*Data*
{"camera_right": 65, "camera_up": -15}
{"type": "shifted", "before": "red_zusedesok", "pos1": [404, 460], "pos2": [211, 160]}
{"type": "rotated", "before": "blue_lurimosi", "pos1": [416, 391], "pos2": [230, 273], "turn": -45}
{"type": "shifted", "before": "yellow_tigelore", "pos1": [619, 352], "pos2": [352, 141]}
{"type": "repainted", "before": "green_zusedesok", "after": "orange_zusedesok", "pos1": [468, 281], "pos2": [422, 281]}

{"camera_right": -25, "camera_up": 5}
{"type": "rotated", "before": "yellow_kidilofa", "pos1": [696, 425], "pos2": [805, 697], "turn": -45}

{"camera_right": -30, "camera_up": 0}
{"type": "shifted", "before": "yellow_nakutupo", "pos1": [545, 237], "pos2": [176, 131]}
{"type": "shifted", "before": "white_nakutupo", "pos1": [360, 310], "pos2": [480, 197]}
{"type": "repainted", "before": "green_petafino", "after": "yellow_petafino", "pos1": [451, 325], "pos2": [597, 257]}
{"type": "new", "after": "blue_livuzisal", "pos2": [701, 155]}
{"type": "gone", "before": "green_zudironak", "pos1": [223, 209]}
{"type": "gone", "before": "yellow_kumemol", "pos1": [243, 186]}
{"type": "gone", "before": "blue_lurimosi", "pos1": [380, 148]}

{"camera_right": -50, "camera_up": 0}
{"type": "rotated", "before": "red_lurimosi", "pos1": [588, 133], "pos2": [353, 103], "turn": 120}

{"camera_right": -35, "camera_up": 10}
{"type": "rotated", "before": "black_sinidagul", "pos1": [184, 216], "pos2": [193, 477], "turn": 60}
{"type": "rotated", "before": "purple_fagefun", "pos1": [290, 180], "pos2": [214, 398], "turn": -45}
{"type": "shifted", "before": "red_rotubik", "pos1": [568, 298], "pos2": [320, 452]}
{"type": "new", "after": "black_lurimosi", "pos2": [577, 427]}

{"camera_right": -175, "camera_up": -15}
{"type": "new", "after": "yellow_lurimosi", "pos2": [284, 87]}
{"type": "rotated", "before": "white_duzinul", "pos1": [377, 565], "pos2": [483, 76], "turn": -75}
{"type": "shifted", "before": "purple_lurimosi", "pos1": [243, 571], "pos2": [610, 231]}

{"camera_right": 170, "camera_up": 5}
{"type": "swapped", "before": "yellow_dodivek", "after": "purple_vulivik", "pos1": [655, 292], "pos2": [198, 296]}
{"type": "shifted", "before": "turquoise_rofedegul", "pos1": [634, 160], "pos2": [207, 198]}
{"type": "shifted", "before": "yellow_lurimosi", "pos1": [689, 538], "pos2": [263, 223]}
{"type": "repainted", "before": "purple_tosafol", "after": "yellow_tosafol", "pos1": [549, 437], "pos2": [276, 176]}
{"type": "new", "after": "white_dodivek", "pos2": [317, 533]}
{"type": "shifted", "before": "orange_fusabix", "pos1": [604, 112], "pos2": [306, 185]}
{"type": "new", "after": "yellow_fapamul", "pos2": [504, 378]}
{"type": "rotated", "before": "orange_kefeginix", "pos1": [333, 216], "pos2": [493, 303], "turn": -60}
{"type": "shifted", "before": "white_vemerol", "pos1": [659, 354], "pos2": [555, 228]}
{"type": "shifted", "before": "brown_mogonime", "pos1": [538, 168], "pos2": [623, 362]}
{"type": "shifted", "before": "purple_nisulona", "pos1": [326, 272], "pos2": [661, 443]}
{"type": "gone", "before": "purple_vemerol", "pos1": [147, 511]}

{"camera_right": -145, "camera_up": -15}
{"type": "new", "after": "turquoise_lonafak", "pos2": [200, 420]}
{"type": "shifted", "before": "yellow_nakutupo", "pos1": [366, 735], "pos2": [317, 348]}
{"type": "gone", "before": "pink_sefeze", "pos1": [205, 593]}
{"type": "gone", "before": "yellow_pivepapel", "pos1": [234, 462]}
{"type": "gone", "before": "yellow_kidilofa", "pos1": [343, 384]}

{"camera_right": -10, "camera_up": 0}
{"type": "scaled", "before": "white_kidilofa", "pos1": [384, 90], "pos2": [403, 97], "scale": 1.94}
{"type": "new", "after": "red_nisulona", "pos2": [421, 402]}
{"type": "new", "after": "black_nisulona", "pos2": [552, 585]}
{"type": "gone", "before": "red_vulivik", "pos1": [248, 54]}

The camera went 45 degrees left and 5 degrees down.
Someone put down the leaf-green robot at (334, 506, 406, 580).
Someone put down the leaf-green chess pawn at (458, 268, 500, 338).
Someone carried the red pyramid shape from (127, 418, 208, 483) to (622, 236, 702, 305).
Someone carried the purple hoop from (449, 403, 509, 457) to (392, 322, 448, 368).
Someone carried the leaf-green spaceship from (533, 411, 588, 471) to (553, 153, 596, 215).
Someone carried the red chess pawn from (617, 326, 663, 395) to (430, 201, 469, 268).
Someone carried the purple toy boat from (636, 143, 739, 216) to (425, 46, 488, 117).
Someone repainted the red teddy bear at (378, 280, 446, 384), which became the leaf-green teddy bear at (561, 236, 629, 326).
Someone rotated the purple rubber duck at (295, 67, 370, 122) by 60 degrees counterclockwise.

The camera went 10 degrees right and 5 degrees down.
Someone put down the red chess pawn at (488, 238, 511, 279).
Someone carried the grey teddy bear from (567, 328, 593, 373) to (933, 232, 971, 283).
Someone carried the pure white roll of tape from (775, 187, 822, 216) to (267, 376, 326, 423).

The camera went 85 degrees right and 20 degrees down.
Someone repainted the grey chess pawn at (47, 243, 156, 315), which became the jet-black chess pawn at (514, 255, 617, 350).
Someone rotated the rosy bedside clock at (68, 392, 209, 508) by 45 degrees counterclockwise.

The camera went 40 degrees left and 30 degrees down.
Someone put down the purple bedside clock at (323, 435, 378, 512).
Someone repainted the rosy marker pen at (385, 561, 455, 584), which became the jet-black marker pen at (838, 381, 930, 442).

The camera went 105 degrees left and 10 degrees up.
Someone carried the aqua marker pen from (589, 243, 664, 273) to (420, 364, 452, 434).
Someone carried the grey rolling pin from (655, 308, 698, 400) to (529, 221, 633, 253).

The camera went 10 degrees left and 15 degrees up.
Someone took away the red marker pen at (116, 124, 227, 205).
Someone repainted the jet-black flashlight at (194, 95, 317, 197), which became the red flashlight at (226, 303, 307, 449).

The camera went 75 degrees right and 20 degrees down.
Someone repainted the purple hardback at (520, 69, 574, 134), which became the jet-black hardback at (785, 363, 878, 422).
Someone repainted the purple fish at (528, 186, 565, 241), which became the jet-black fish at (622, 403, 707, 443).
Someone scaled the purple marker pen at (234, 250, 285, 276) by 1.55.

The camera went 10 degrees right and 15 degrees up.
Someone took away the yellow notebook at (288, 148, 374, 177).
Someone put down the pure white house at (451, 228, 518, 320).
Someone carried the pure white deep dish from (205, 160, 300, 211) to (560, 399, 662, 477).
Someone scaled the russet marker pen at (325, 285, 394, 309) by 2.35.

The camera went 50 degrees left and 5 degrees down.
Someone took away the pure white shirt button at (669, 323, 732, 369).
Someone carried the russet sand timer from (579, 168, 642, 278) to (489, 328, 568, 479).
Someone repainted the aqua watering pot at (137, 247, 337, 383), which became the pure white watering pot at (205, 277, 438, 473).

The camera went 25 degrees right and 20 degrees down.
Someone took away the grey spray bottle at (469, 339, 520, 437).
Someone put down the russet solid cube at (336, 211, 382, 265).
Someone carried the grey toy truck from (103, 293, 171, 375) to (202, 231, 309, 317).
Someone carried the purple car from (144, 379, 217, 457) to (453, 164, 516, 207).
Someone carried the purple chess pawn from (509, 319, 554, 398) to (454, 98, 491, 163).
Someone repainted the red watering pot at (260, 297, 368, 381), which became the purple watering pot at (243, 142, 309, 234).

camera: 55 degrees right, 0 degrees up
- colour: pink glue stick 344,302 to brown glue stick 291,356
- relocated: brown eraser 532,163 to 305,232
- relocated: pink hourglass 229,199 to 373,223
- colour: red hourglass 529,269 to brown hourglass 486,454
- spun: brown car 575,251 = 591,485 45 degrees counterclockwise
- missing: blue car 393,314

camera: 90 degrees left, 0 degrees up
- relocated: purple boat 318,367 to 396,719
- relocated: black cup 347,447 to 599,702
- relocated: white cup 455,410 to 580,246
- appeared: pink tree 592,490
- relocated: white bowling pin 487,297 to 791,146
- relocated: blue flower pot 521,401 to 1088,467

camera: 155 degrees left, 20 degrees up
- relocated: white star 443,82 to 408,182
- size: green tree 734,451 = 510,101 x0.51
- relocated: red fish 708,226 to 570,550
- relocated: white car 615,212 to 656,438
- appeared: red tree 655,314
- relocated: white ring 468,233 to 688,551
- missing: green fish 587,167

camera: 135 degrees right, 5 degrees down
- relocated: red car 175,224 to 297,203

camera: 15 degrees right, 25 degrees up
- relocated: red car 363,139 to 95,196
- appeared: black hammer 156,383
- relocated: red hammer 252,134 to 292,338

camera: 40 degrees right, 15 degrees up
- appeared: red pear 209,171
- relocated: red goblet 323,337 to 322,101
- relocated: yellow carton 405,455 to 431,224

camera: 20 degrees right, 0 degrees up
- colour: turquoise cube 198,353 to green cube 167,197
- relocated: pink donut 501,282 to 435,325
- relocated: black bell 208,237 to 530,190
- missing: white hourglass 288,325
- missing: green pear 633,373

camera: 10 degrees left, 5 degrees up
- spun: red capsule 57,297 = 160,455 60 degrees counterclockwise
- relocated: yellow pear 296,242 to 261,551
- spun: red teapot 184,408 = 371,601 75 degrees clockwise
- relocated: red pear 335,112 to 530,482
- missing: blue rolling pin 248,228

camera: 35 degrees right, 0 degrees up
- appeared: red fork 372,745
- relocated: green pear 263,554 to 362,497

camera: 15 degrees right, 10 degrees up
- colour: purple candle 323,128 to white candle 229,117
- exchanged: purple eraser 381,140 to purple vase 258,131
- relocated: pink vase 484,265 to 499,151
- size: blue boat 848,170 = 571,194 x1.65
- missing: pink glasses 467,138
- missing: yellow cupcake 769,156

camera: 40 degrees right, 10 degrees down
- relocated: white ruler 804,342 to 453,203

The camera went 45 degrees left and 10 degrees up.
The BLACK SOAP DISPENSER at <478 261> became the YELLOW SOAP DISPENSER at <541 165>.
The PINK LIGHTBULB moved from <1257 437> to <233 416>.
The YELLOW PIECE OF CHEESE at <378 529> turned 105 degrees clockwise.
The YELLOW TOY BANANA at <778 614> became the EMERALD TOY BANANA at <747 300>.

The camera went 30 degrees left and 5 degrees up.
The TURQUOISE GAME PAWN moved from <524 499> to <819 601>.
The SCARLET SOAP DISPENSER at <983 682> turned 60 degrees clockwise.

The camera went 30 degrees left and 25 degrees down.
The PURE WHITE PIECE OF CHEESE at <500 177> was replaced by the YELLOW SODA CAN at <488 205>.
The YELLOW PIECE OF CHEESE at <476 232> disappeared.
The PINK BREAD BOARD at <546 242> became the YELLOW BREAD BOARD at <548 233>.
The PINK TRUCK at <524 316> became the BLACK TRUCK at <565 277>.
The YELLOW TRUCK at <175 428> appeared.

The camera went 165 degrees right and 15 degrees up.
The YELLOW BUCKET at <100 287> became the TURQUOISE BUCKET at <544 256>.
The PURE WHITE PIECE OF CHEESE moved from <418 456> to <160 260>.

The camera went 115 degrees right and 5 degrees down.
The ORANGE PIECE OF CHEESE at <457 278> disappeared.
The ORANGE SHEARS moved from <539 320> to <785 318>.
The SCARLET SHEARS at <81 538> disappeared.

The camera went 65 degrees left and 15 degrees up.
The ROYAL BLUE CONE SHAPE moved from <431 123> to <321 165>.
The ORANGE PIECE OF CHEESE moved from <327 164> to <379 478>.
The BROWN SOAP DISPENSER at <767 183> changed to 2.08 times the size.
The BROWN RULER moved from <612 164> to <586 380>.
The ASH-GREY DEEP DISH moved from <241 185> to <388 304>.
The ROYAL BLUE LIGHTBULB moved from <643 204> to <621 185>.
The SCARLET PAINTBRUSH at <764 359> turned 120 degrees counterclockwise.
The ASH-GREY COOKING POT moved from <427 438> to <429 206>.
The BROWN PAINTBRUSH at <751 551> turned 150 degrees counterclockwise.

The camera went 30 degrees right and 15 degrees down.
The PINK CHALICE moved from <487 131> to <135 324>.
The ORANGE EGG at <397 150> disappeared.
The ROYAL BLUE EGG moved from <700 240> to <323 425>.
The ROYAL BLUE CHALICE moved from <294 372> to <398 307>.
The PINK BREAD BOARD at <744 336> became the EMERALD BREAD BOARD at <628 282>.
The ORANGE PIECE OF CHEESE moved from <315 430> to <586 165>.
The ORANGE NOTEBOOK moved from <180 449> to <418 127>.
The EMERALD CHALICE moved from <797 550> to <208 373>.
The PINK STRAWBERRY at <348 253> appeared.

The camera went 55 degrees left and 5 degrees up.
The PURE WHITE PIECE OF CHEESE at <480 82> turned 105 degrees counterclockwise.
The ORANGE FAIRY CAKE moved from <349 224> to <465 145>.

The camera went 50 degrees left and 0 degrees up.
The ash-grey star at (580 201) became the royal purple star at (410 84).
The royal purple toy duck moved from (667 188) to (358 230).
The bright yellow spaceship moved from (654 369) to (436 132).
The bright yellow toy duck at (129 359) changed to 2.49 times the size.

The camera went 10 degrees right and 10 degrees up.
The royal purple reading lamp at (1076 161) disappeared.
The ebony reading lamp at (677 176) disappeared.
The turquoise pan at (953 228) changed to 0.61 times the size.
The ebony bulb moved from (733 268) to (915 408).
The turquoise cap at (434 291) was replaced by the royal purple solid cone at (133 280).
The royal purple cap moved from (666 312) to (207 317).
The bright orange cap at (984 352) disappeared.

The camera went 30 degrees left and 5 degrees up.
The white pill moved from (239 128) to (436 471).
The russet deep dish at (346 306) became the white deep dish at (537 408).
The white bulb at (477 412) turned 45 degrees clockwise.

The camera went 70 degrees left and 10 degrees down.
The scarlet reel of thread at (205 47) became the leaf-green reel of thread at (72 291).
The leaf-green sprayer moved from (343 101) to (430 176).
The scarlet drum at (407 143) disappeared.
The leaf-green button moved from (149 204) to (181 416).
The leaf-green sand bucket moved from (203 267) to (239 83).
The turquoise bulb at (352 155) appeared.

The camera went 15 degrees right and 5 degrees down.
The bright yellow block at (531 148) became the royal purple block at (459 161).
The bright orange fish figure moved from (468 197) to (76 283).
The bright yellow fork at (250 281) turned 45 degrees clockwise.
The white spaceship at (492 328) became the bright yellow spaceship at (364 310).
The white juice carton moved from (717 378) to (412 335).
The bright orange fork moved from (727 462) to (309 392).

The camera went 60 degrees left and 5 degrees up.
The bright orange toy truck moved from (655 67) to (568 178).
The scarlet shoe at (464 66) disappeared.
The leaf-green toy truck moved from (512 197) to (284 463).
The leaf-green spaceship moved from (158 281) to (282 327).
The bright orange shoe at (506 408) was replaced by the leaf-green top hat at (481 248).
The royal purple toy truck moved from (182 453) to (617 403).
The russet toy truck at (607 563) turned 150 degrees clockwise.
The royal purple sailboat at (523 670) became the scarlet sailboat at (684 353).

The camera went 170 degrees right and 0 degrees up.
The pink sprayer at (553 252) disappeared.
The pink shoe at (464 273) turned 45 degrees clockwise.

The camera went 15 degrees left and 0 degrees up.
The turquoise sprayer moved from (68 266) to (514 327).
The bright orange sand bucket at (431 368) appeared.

*Exercise brief*
What are the lines above, starting at the one with "camera: 55 degrees right, 0 degrees up" and ending at the one with "- spun: brown"? Give them again exactly, and only them.

*Task result*
camera: 55 degrees right, 0 degrees up
- colour: pink glue stick 344,302 to brown glue stick 291,356
- relocated: brown eraser 532,163 to 305,232
- relocated: pink hourglass 229,199 to 373,223
- colour: red hourglass 529,269 to brown hourglass 486,454
- spun: brown car 575,251 = 591,485 45 degrees counterclockwise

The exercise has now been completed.